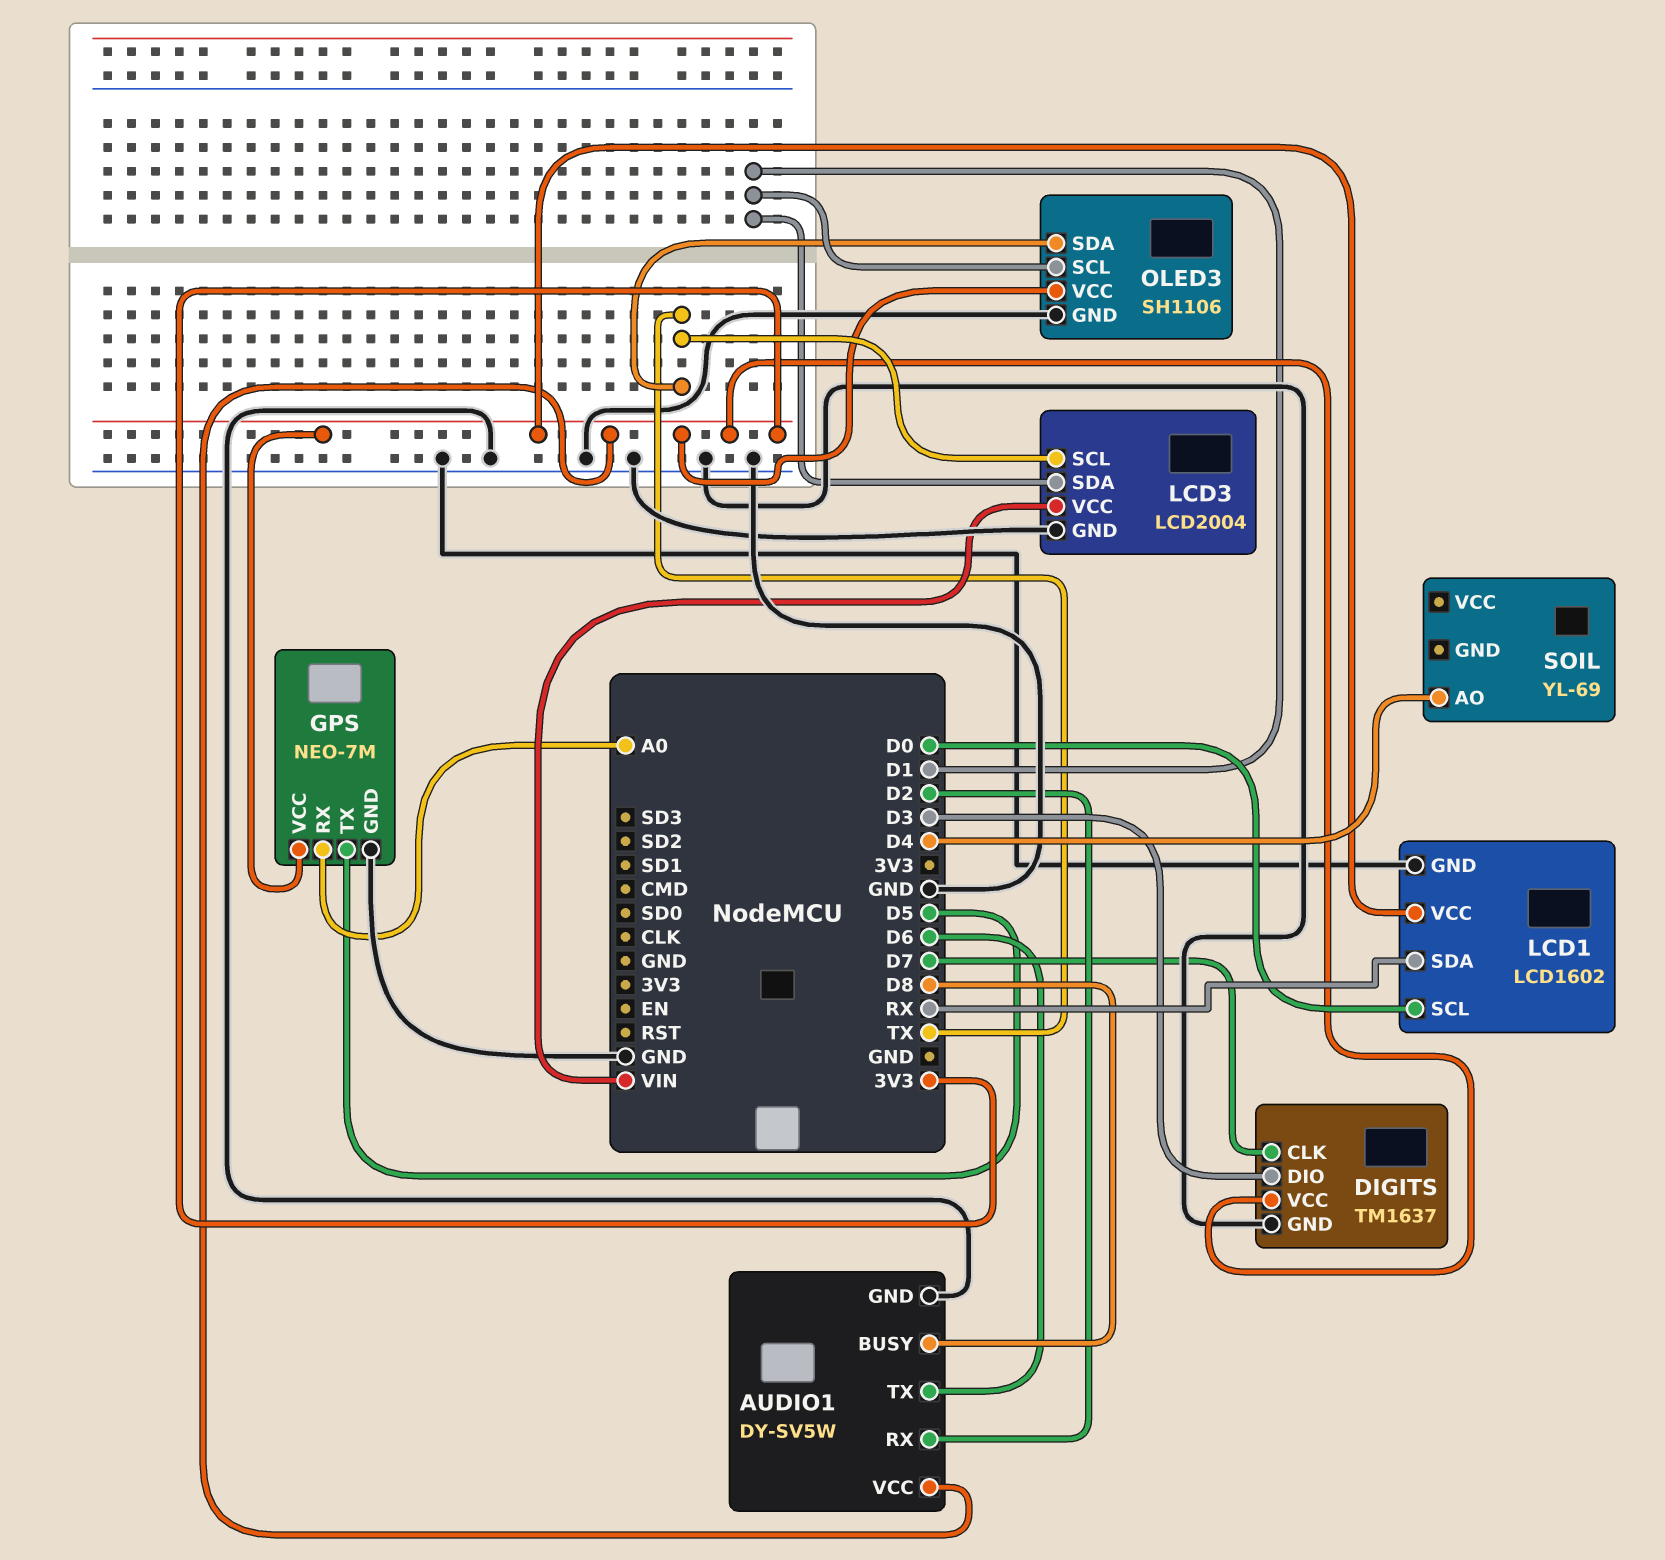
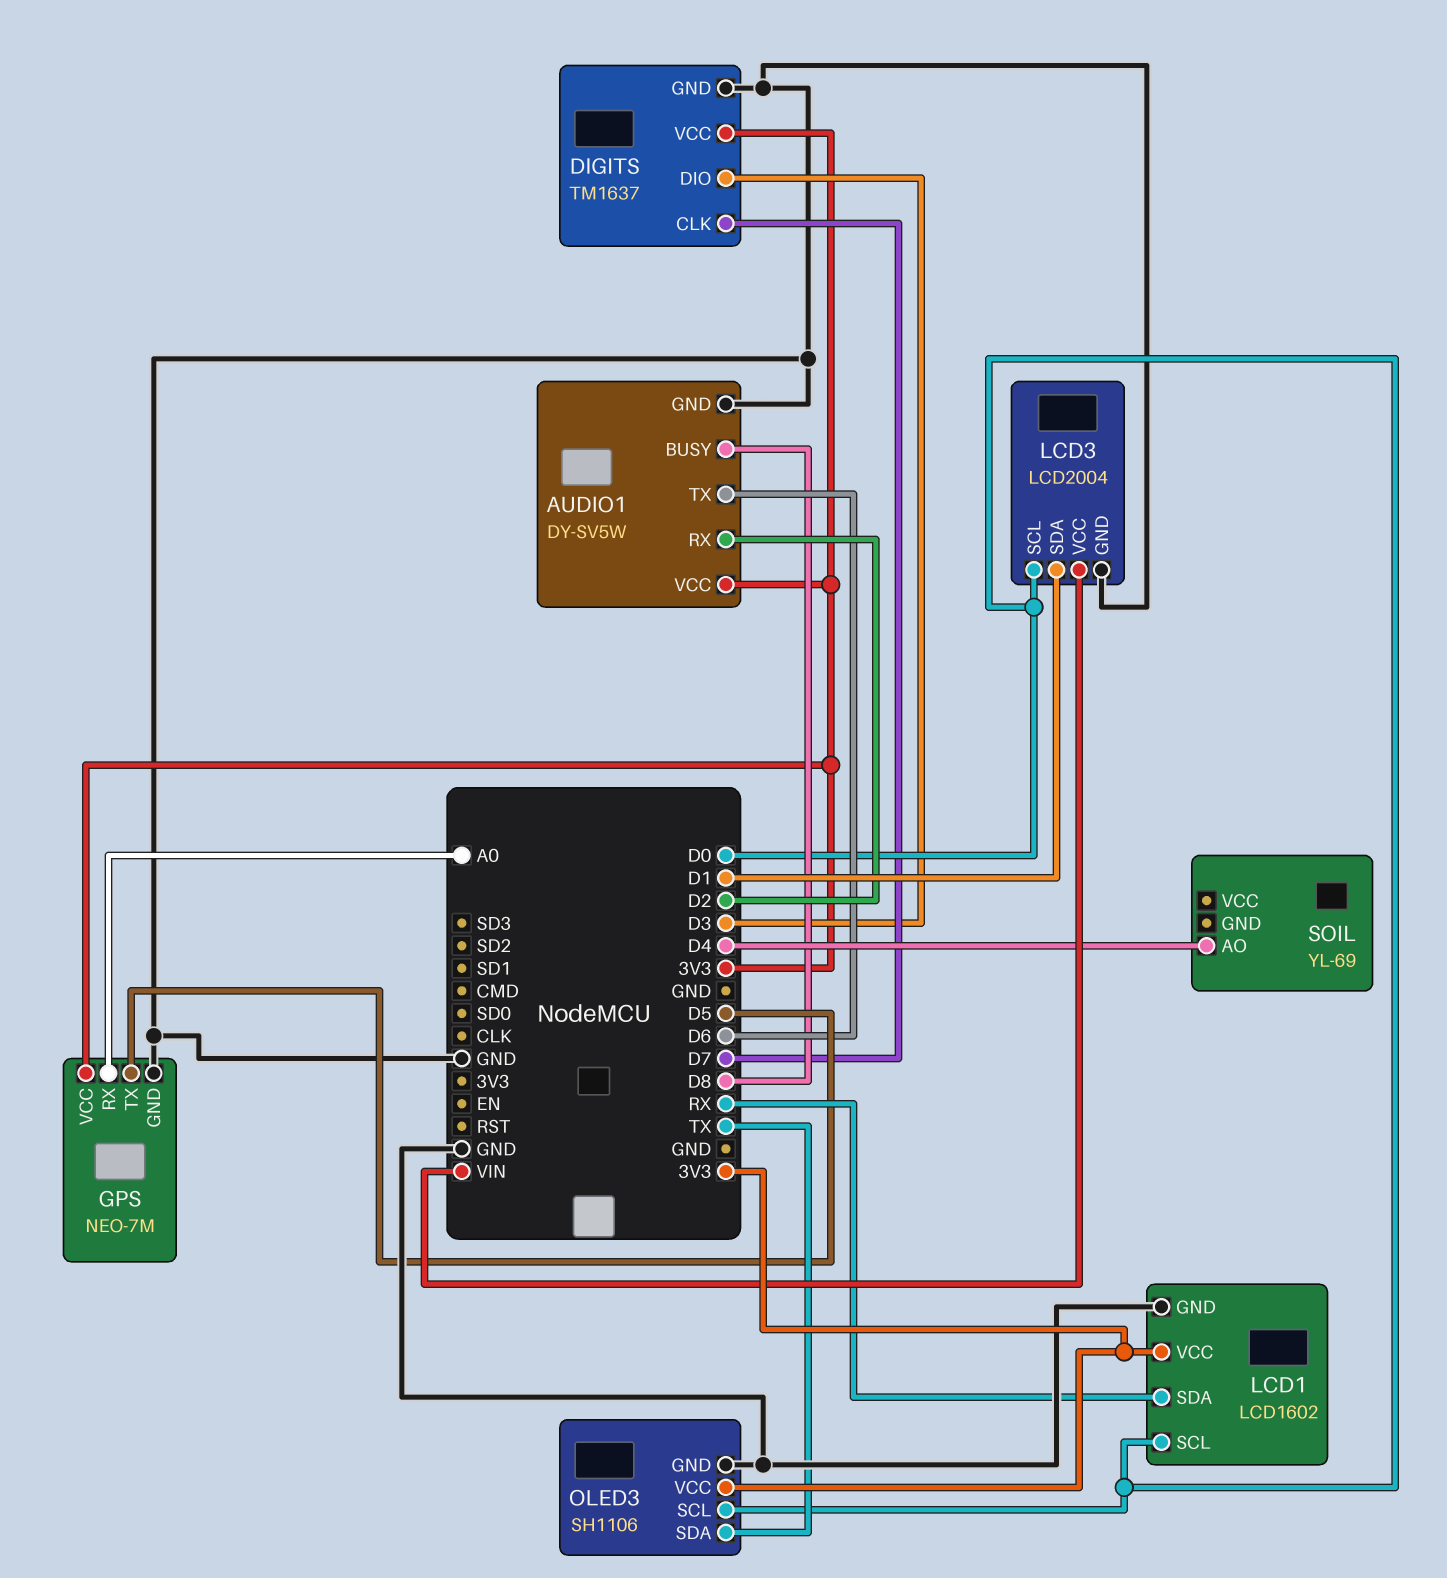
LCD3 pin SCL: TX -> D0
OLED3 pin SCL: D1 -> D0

==

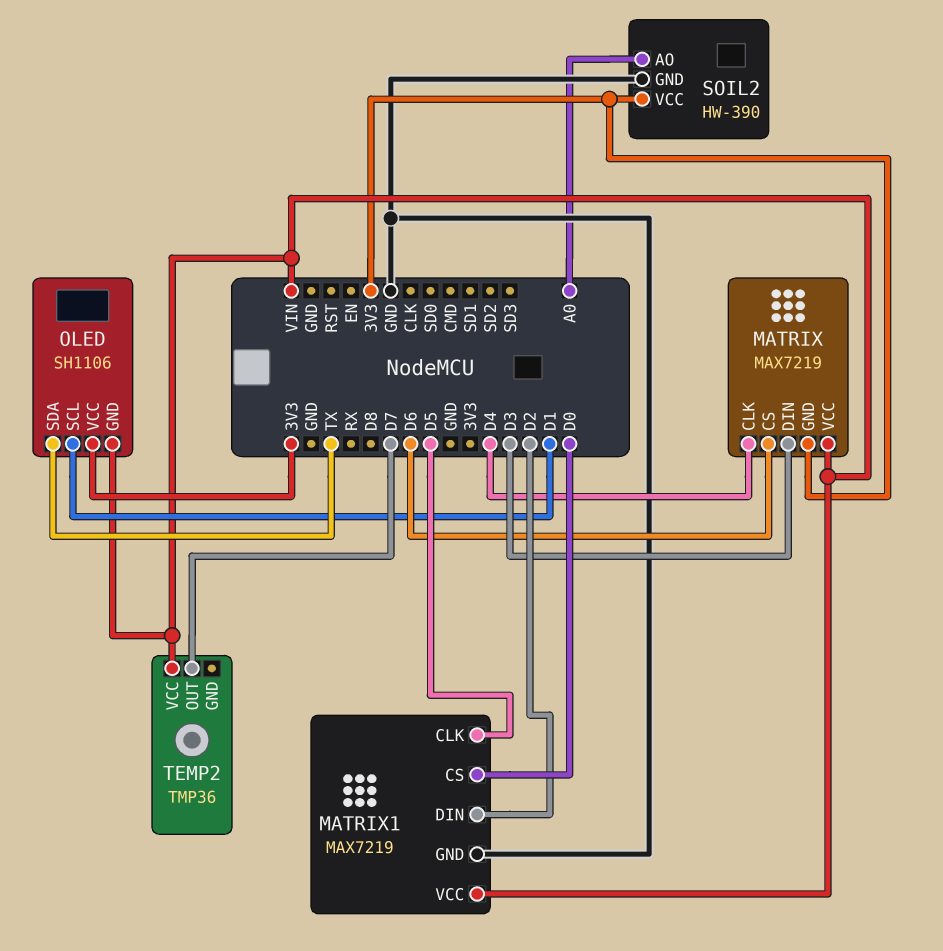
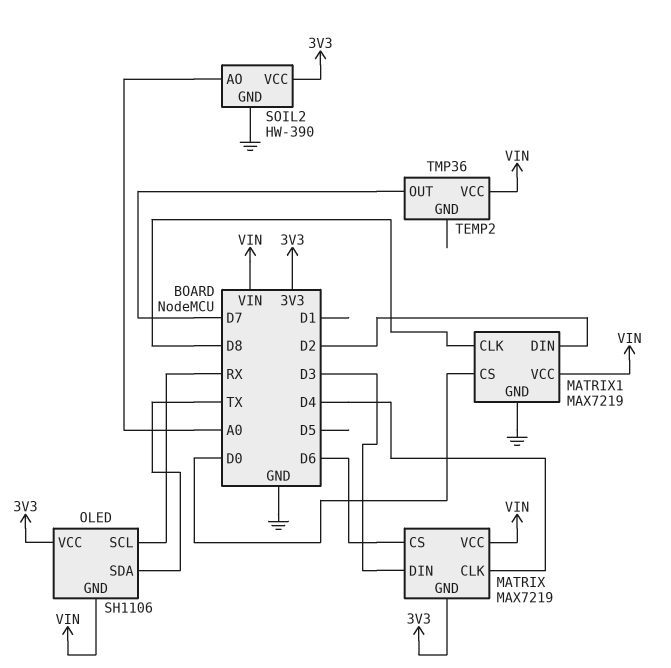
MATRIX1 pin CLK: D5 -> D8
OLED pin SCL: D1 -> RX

==

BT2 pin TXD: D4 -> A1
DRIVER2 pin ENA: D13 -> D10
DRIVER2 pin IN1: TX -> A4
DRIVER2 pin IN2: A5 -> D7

**ASSIGNMENT**: Which lines above run from the one containing "BT2 pin TXD: D4 -> A1" to the one containing "DRIVER2 pin IN2: A5 -> D7"? Give them again exactly, both ends included.

**EXPECTED ANSWER**:
BT2 pin TXD: D4 -> A1
DRIVER2 pin ENA: D13 -> D10
DRIVER2 pin IN1: TX -> A4
DRIVER2 pin IN2: A5 -> D7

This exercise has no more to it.